### WHAT THE TASK ASKS
Go to the line containing "building: [292,132,319,162] ->" in the records below and print it and every following line exactly, on through the line containing "building: none -> [254,342,288,384]", then stop.

RECORDS SHOWN: Begin

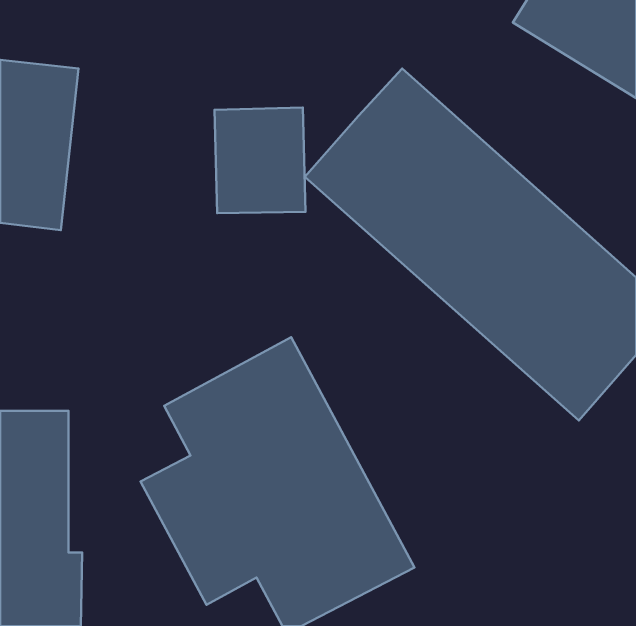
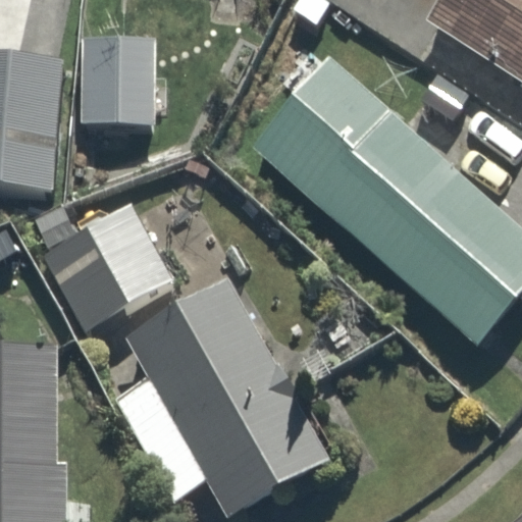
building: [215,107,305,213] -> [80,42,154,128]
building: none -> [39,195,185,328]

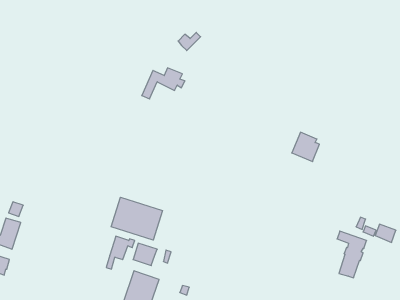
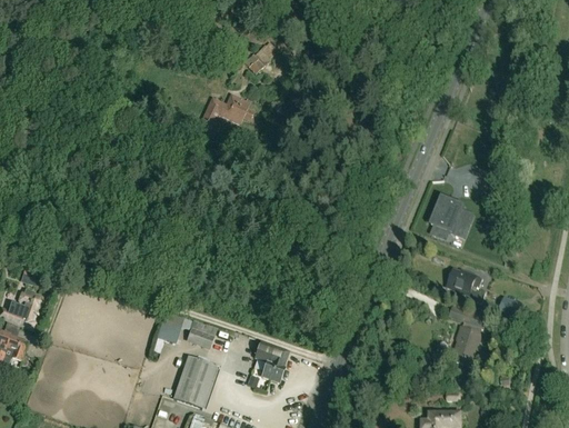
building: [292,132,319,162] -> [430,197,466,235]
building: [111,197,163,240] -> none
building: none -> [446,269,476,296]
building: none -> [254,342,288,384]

RECORDS SHOWN: End
RECORDS SHOWN: Begin

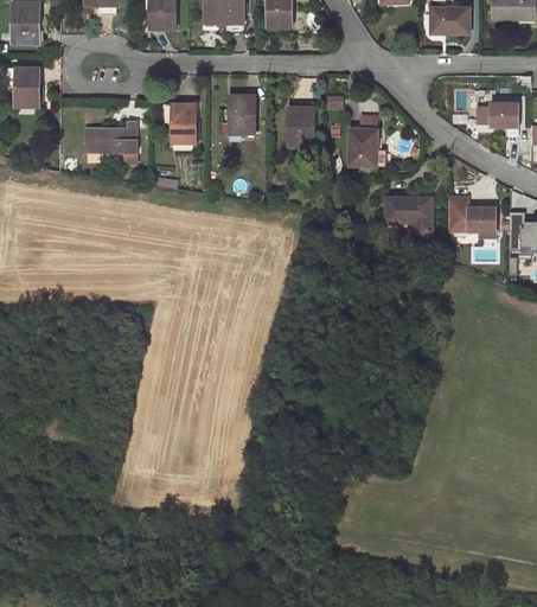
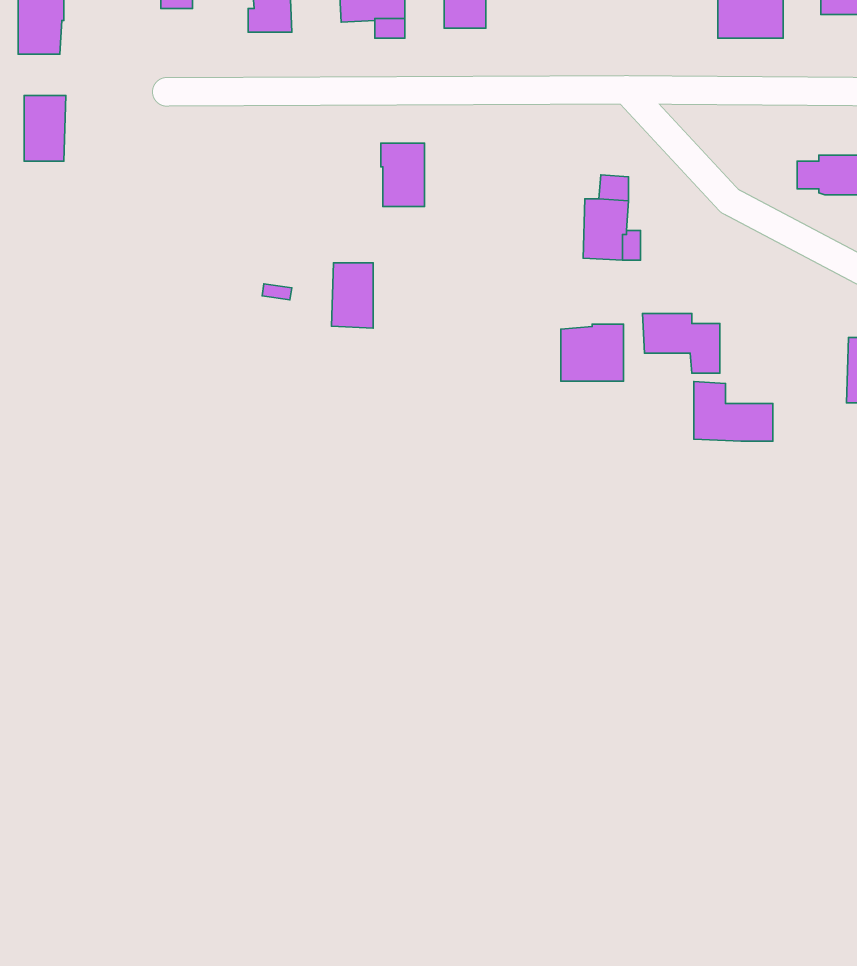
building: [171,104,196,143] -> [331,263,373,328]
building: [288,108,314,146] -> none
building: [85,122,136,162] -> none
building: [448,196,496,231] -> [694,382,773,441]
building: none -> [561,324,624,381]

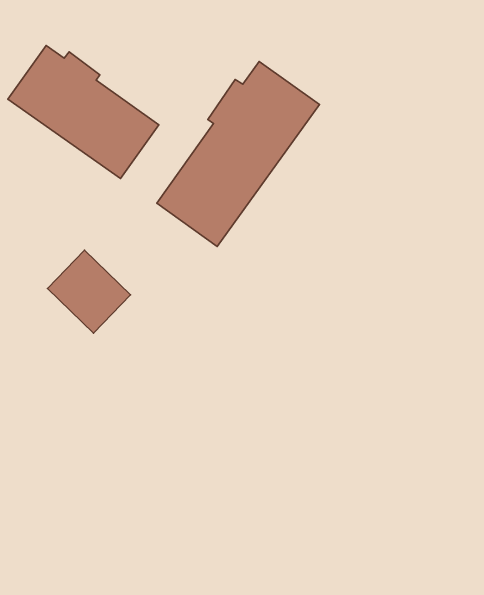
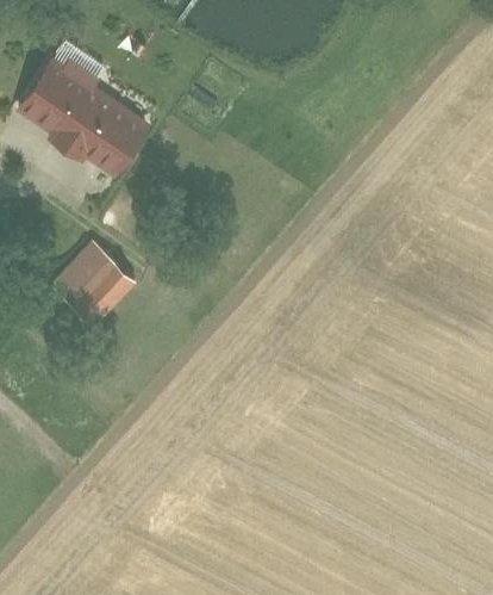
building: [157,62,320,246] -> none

RECORDS SHOWN: End
RECORDS SHOWN: Begin

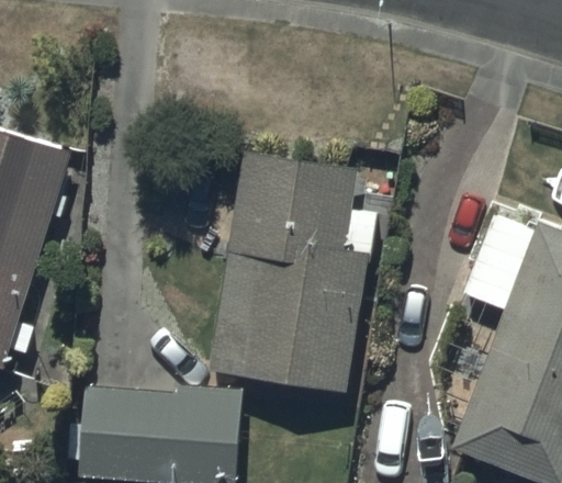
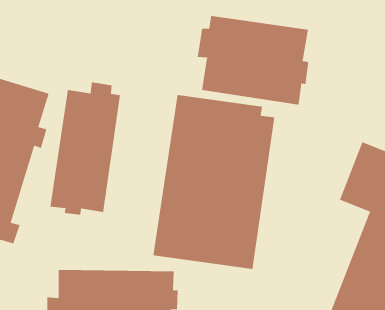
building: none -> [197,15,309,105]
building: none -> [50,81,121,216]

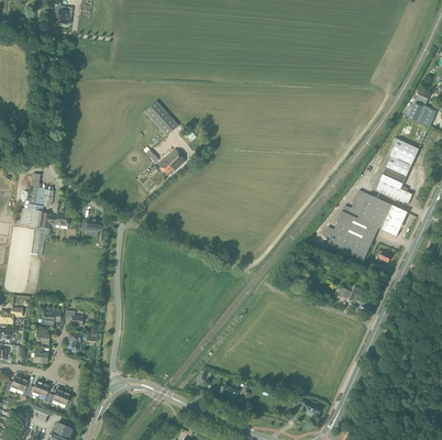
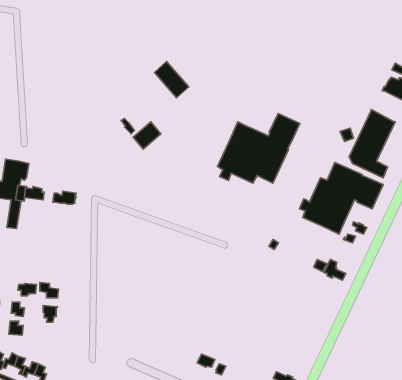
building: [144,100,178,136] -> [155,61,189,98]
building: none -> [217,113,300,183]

RECORDS SHOWN: End

### OUTPUT FOR THIS EXERCISE
building: [292,132,319,162] -> [430,197,466,235]
building: [111,197,163,240] -> none
building: none -> [446,269,476,296]
building: none -> [254,342,288,384]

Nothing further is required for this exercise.